With the images excluded, set down every line of the listing below exactly.

**Material supplied**
◇ ◇ ◇ ◇
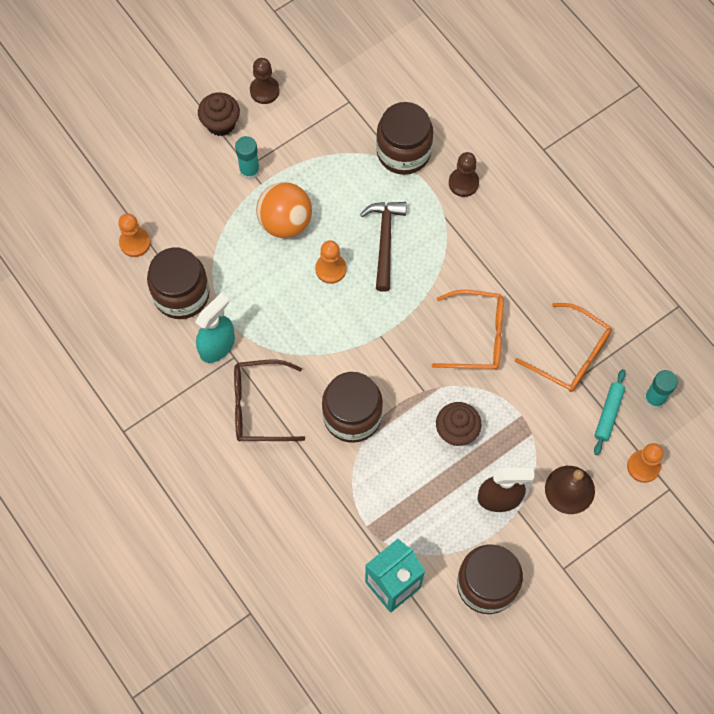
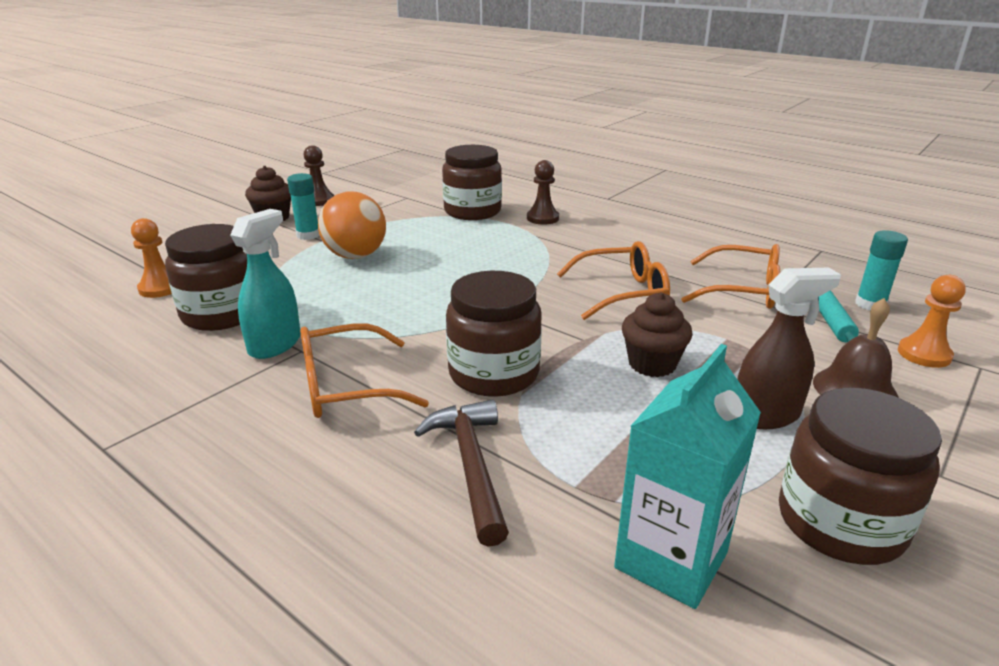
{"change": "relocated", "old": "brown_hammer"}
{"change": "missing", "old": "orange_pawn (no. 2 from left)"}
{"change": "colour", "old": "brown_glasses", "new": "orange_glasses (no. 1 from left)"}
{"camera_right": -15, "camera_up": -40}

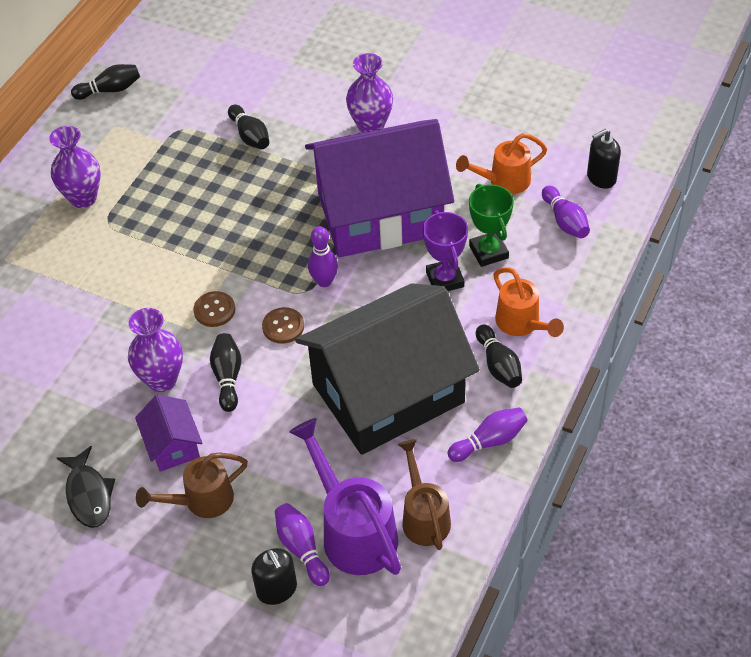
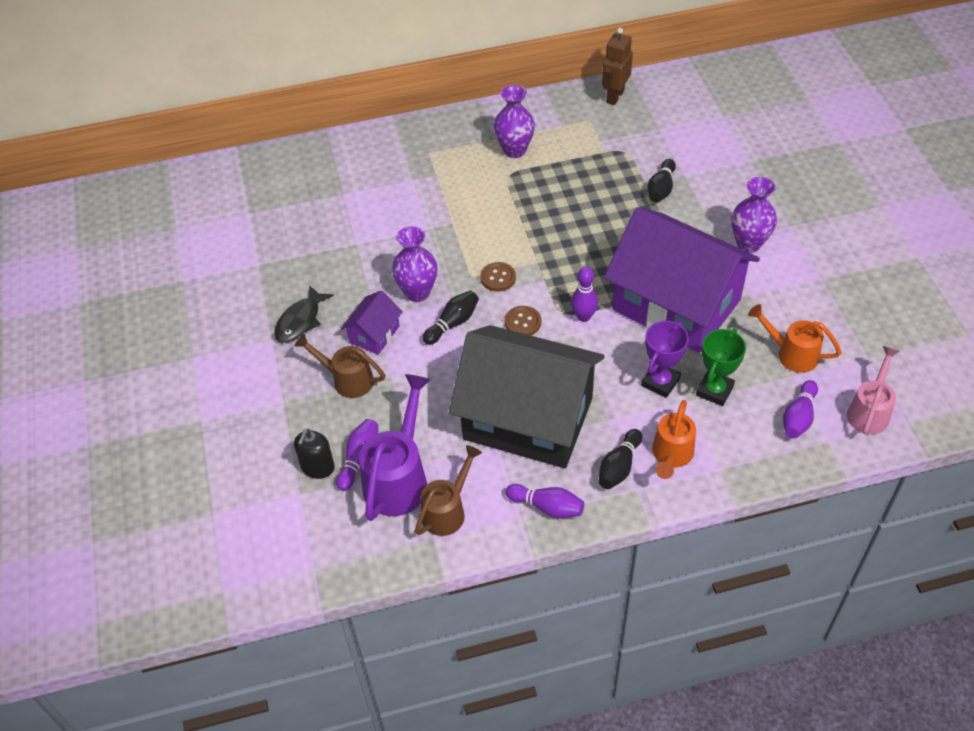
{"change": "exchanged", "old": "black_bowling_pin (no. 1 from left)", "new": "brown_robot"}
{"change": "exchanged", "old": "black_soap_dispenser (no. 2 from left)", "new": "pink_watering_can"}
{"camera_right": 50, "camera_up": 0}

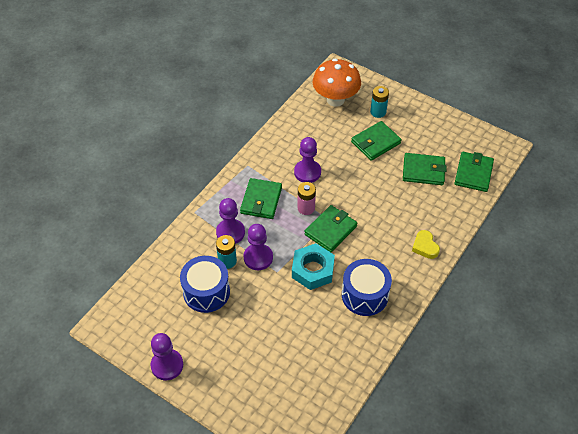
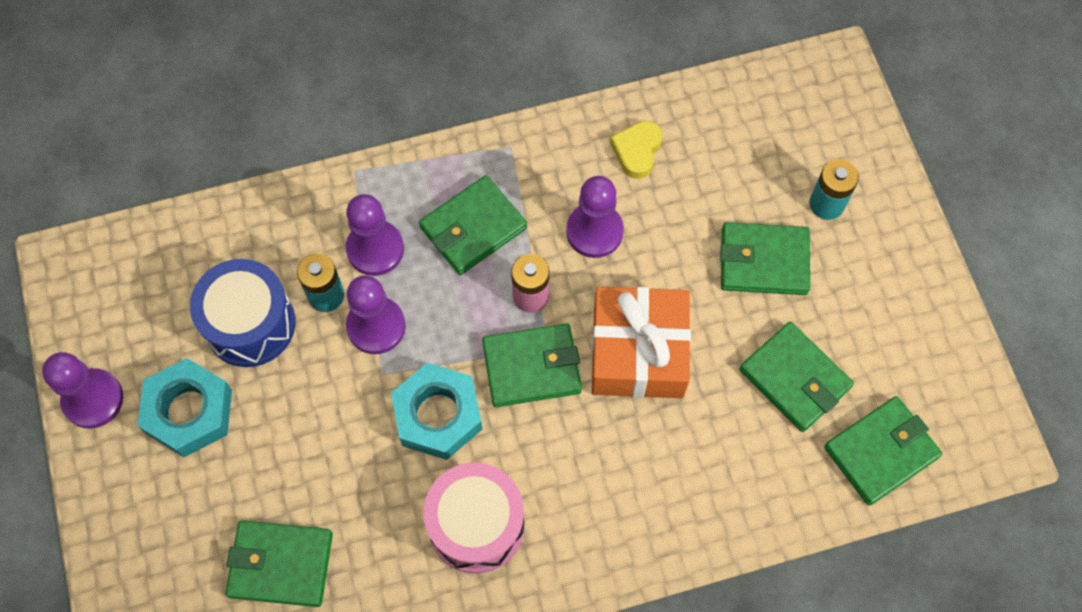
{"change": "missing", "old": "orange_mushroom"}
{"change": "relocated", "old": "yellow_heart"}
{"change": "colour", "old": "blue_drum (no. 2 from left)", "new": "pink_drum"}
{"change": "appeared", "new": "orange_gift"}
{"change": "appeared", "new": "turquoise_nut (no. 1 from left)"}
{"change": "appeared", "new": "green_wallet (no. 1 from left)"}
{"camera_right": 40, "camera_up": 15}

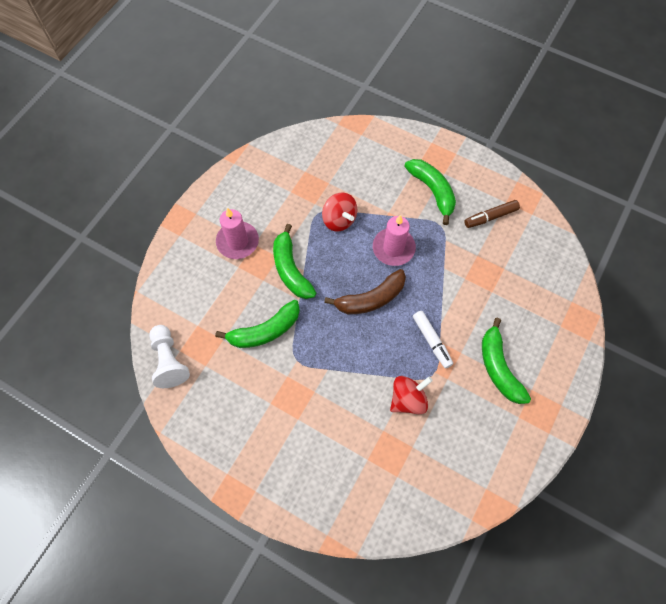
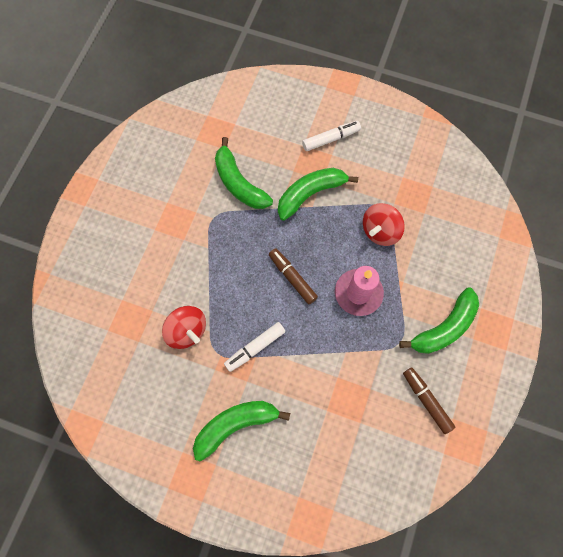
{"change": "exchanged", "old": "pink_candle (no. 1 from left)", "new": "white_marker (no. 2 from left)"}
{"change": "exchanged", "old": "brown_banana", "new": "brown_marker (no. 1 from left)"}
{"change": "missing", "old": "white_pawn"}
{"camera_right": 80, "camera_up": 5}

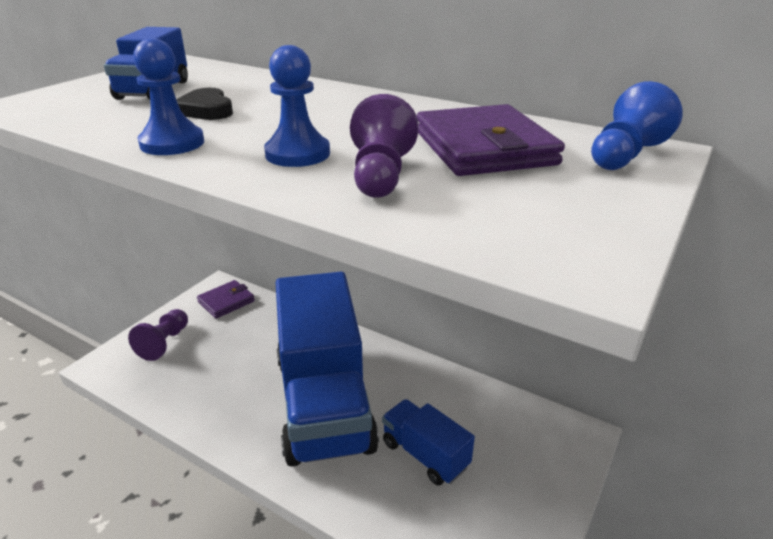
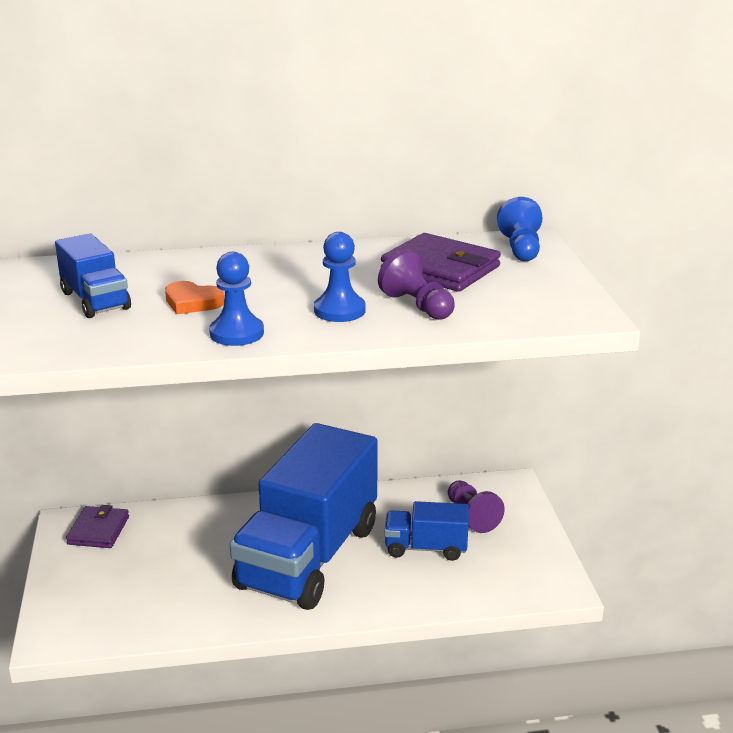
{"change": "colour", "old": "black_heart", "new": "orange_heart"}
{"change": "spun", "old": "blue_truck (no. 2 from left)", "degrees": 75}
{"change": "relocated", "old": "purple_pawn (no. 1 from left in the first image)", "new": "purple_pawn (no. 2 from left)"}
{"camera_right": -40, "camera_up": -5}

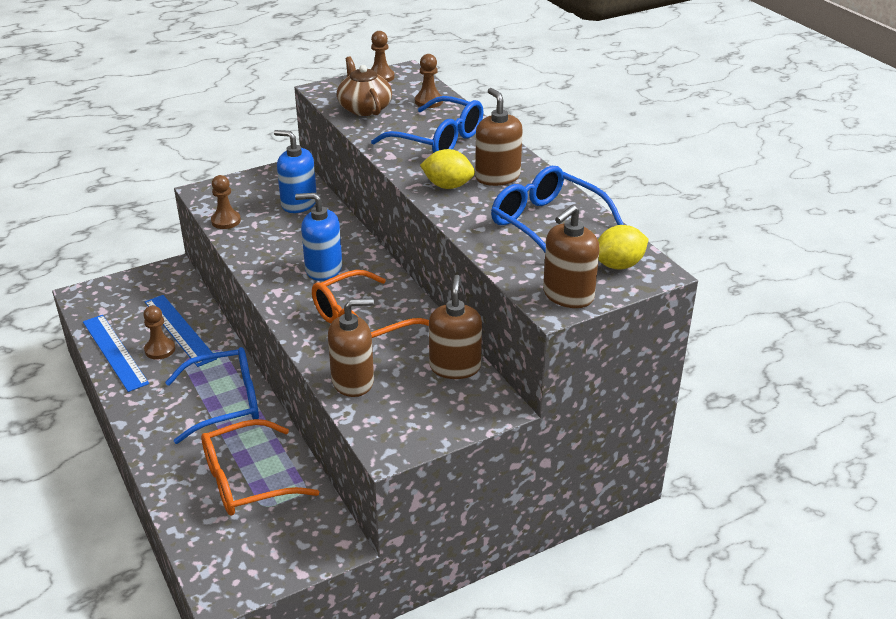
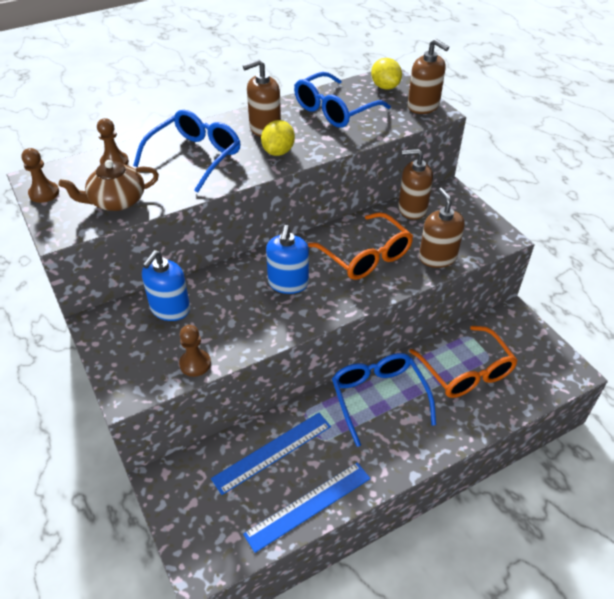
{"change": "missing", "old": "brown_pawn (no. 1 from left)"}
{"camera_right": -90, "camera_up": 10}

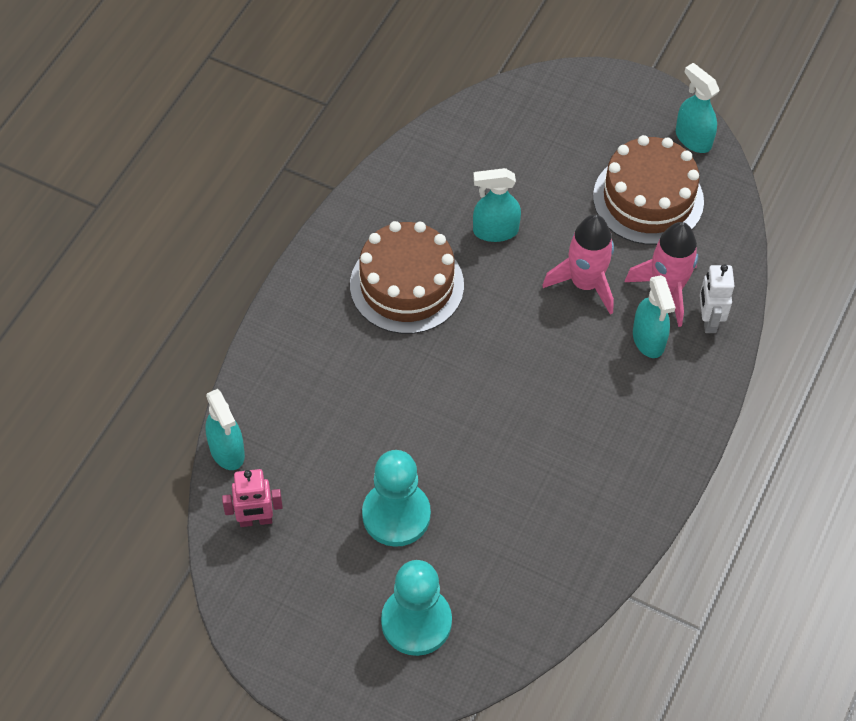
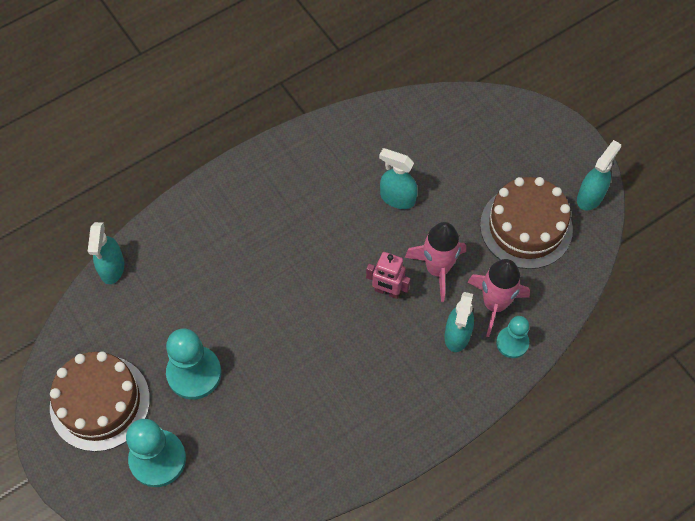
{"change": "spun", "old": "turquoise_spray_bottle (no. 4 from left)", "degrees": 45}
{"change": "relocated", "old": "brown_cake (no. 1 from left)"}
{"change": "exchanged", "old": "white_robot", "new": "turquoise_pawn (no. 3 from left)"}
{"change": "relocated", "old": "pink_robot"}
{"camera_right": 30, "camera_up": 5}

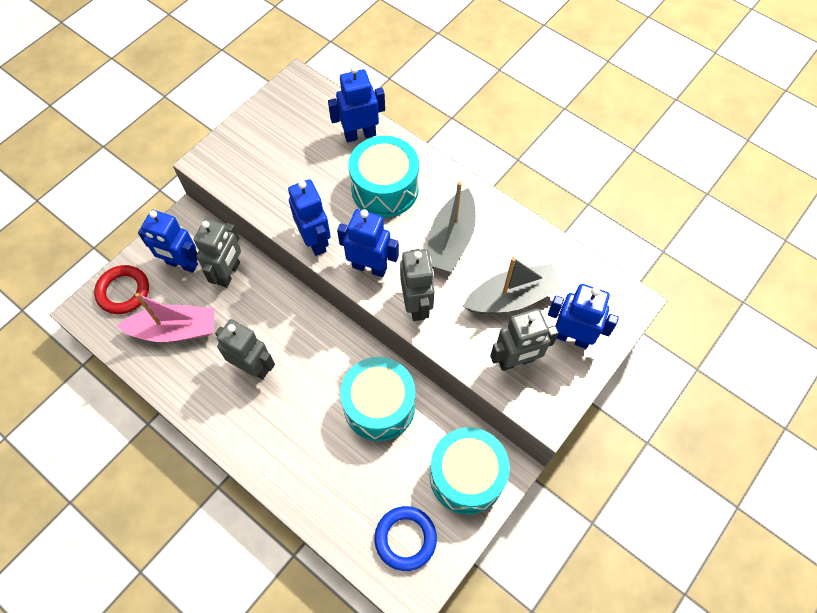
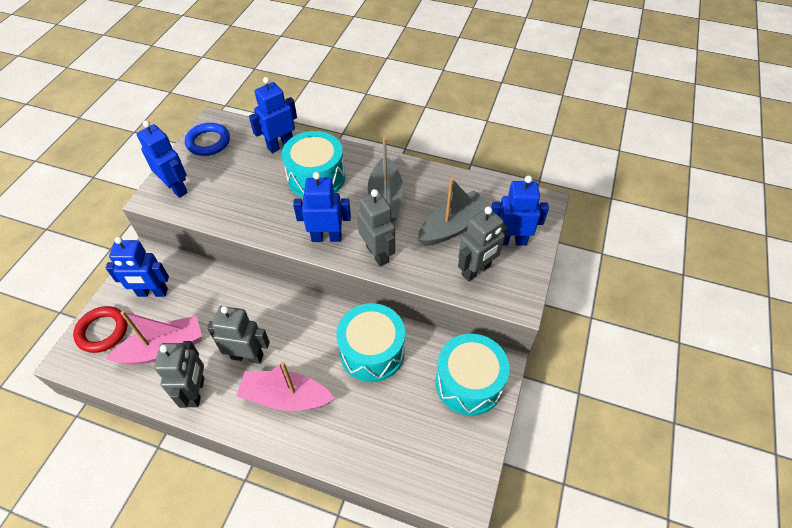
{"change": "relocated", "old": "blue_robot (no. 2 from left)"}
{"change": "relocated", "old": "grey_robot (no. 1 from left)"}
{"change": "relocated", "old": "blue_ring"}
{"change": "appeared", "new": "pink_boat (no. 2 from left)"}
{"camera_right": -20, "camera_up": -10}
◇ ◇ ◇ ◇
**Task solution**
{"change": "relocated", "old": "brown_hammer"}
{"change": "missing", "old": "orange_pawn (no. 2 from left)"}
{"change": "colour", "old": "brown_glasses", "new": "orange_glasses (no. 1 from left)"}
{"camera_right": -15, "camera_up": -40}

{"change": "exchanged", "old": "black_bowling_pin (no. 1 from left)", "new": "brown_robot"}
{"change": "exchanged", "old": "black_soap_dispenser (no. 2 from left)", "new": "pink_watering_can"}
{"camera_right": 50, "camera_up": 0}

{"change": "missing", "old": "orange_mushroom"}
{"change": "relocated", "old": "yellow_heart"}
{"change": "colour", "old": "blue_drum (no. 2 from left)", "new": "pink_drum"}
{"change": "appeared", "new": "orange_gift"}
{"change": "appeared", "new": "turquoise_nut (no. 1 from left)"}
{"change": "appeared", "new": "green_wallet (no. 1 from left)"}
{"camera_right": 40, "camera_up": 15}

{"change": "exchanged", "old": "pink_candle (no. 1 from left)", "new": "white_marker (no. 2 from left)"}
{"change": "exchanged", "old": "brown_banana", "new": "brown_marker (no. 1 from left)"}
{"change": "missing", "old": "white_pawn"}
{"camera_right": 80, "camera_up": 5}

{"change": "colour", "old": "black_heart", "new": "orange_heart"}
{"change": "spun", "old": "blue_truck (no. 2 from left)", "degrees": 75}
{"change": "relocated", "old": "purple_pawn (no. 1 from left in the first image)", "new": "purple_pawn (no. 2 from left)"}
{"camera_right": -40, "camera_up": -5}

{"change": "missing", "old": "brown_pawn (no. 1 from left)"}
{"camera_right": -90, "camera_up": 10}

{"change": "spun", "old": "turquoise_spray_bottle (no. 4 from left)", "degrees": 45}
{"change": "relocated", "old": "brown_cake (no. 1 from left)"}
{"change": "exchanged", "old": "white_robot", "new": "turquoise_pawn (no. 3 from left)"}
{"change": "relocated", "old": "pink_robot"}
{"camera_right": 30, "camera_up": 5}

{"change": "relocated", "old": "blue_robot (no. 2 from left)"}
{"change": "relocated", "old": "grey_robot (no. 1 from left)"}
{"change": "relocated", "old": "blue_ring"}
{"change": "appeared", "new": "pink_boat (no. 2 from left)"}
{"camera_right": -20, "camera_up": -10}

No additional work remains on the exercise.